> [Collected data entries]
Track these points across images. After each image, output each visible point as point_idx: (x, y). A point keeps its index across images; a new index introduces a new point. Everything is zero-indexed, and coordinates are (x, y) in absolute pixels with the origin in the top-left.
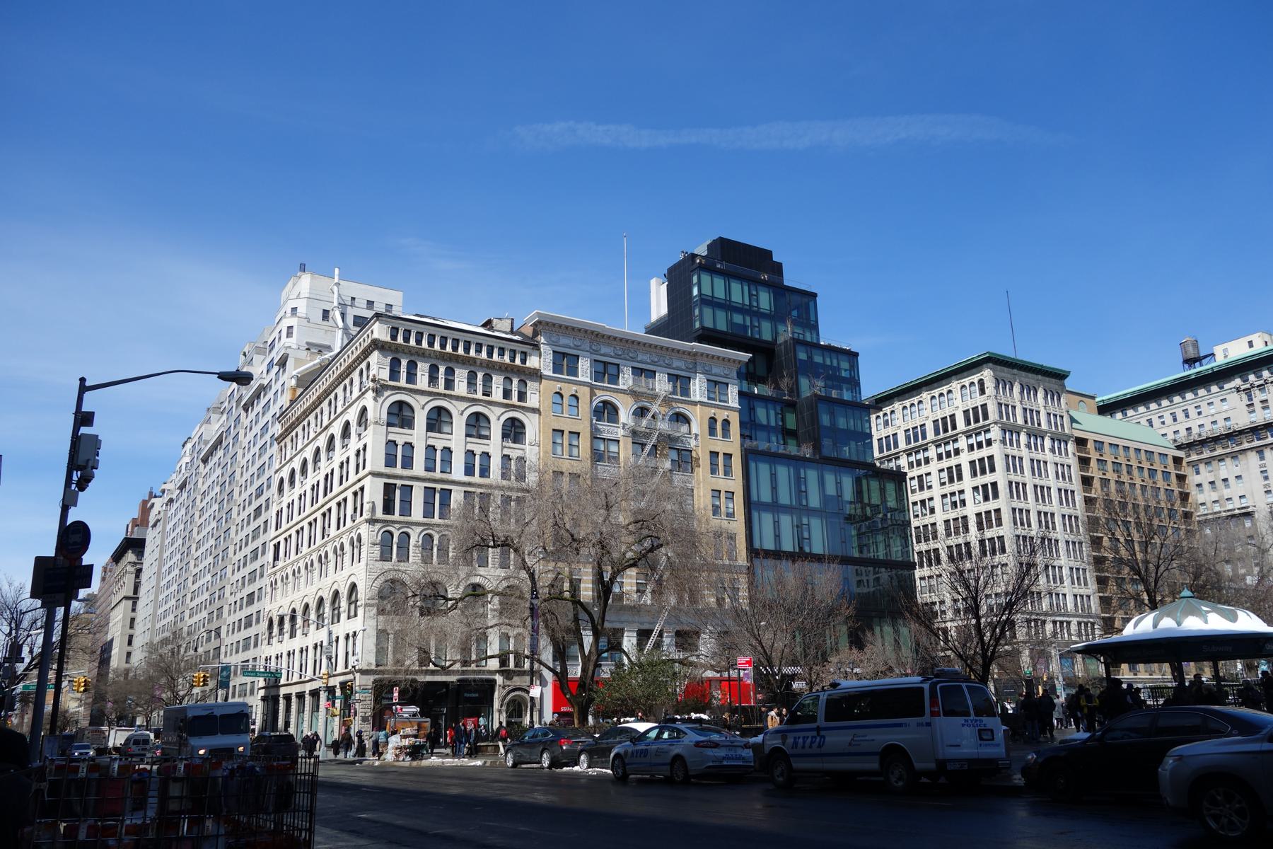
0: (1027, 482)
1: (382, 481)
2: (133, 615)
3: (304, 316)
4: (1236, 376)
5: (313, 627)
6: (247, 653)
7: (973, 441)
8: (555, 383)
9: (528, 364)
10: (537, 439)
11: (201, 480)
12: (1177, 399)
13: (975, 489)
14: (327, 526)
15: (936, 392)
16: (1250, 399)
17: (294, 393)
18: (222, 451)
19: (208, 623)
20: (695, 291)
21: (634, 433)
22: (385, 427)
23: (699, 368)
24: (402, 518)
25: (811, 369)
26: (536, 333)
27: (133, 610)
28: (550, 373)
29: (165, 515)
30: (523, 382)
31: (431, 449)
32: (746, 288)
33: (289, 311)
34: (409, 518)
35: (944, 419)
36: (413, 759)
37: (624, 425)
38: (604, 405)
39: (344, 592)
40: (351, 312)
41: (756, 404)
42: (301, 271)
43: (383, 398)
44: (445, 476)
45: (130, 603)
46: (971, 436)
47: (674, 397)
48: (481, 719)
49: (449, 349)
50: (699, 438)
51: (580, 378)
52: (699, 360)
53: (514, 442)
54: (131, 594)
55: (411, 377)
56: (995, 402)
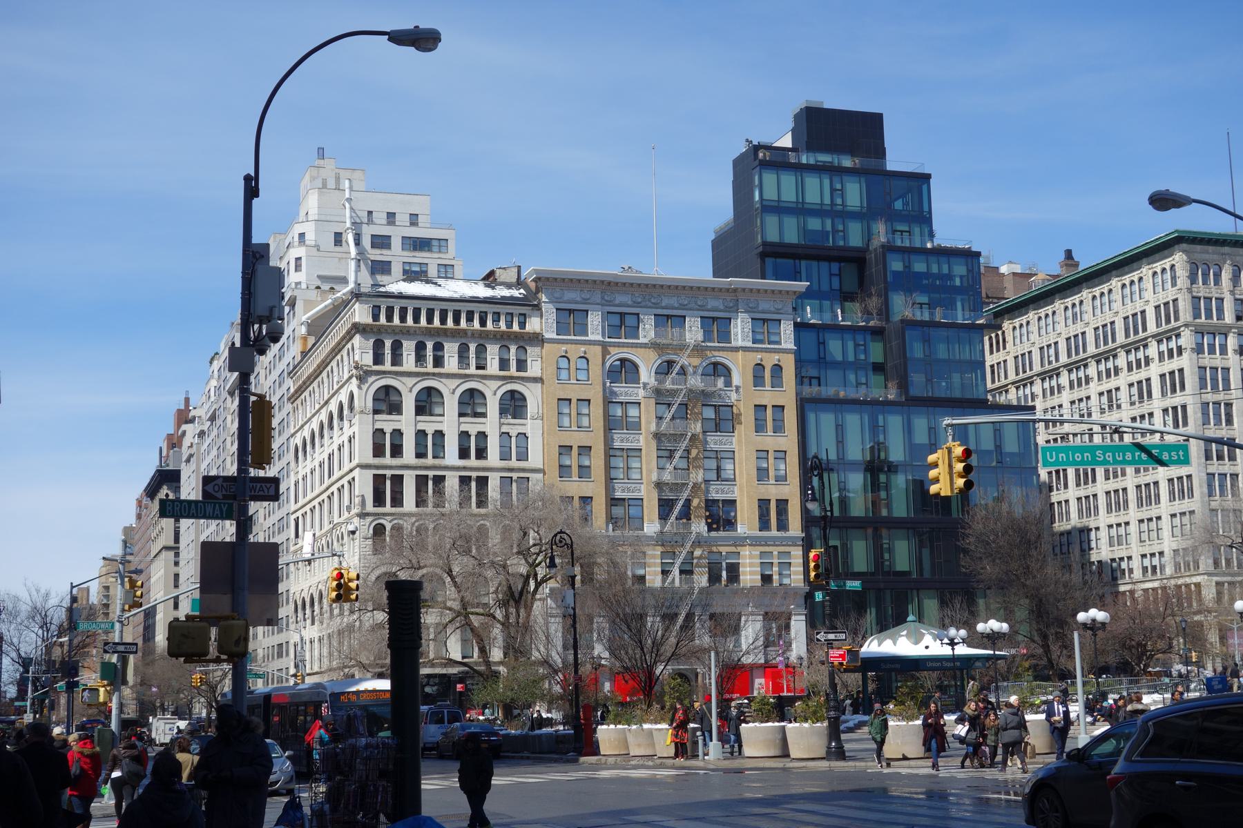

> [EXERCISE PROMPT] Copy the material above line for line, without any changes, and leave out the picture lines.

> [RESPONSE]
Track these points across images. After each image, output each visible point as point_idx: (x, y). A point keeps its index across images; a new index introduces a new point. Everything is zero-indexed, and coordinates are (x, y) in absolute pixels with the origin in the top-left.
0: (1027, 482)
1: (382, 481)
2: (133, 615)
3: (304, 316)
4: (1236, 376)
5: (313, 627)
6: (247, 653)
7: (973, 441)
8: (555, 383)
9: (528, 364)
10: (537, 439)
11: (201, 480)
12: (1177, 399)
13: (975, 489)
14: (327, 526)
15: (936, 392)
16: (1250, 399)
17: (294, 393)
18: (222, 451)
19: (208, 623)
20: (695, 291)
21: (634, 433)
22: (385, 427)
23: (699, 368)
24: (402, 518)
25: (811, 369)
26: (536, 333)
27: (133, 610)
28: (550, 373)
29: (165, 515)
30: (523, 382)
31: (431, 449)
32: (746, 288)
33: (289, 311)
34: (409, 518)
35: (944, 419)
36: (413, 759)
37: (624, 425)
38: (604, 405)
39: (344, 592)
40: (351, 312)
41: (756, 404)
42: (301, 271)
43: (383, 398)
44: (445, 476)
45: (130, 603)
46: (971, 436)
47: (674, 397)
48: (481, 719)
49: (449, 349)
50: (699, 438)
51: (580, 378)
52: (699, 360)
53: (514, 442)
54: (131, 594)
55: (411, 377)
56: (995, 402)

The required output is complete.